==== Data for the task
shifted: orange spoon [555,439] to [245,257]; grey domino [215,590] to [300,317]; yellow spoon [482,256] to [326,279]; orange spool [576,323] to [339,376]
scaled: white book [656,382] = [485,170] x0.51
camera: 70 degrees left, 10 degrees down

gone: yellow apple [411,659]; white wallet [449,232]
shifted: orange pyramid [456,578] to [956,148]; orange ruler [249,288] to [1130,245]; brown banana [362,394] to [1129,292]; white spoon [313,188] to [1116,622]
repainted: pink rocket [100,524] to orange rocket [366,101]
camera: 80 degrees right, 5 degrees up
========
==== Data for the task
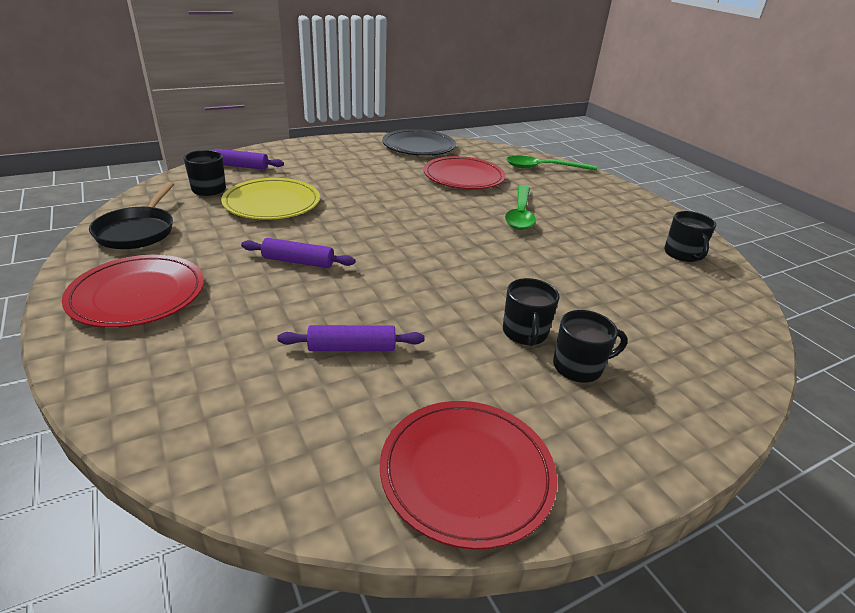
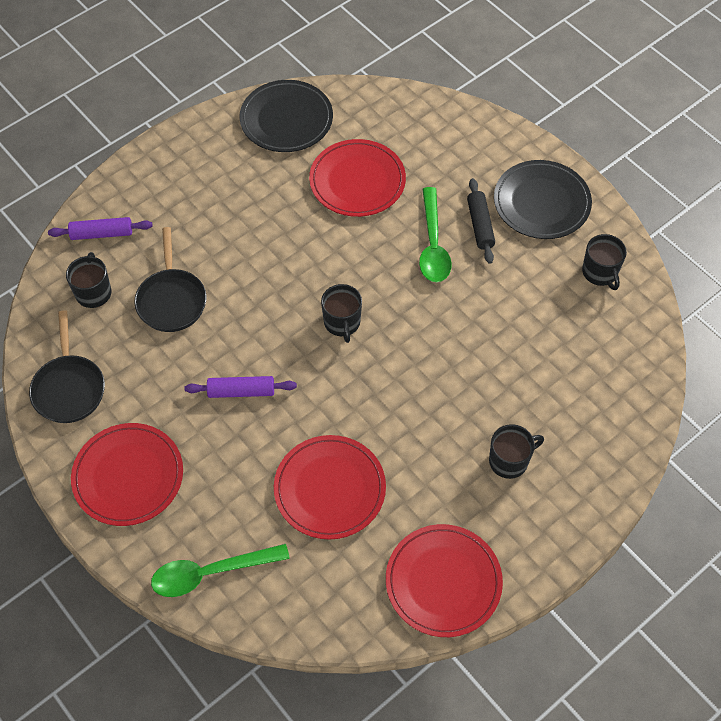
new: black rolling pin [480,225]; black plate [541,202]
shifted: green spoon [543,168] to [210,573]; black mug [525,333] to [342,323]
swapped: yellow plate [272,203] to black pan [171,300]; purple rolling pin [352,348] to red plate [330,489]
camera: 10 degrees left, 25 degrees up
========
→ Task prompt
Return only the stretch of the material above from the line holding "shifted: orange spoon" through the line holding "scaled: white book", copied exactly.

→ Exercise output
shifted: orange spoon [555,439] to [245,257]; grey domino [215,590] to [300,317]; yellow spoon [482,256] to [326,279]; orange spool [576,323] to [339,376]
scaled: white book [656,382] = [485,170] x0.51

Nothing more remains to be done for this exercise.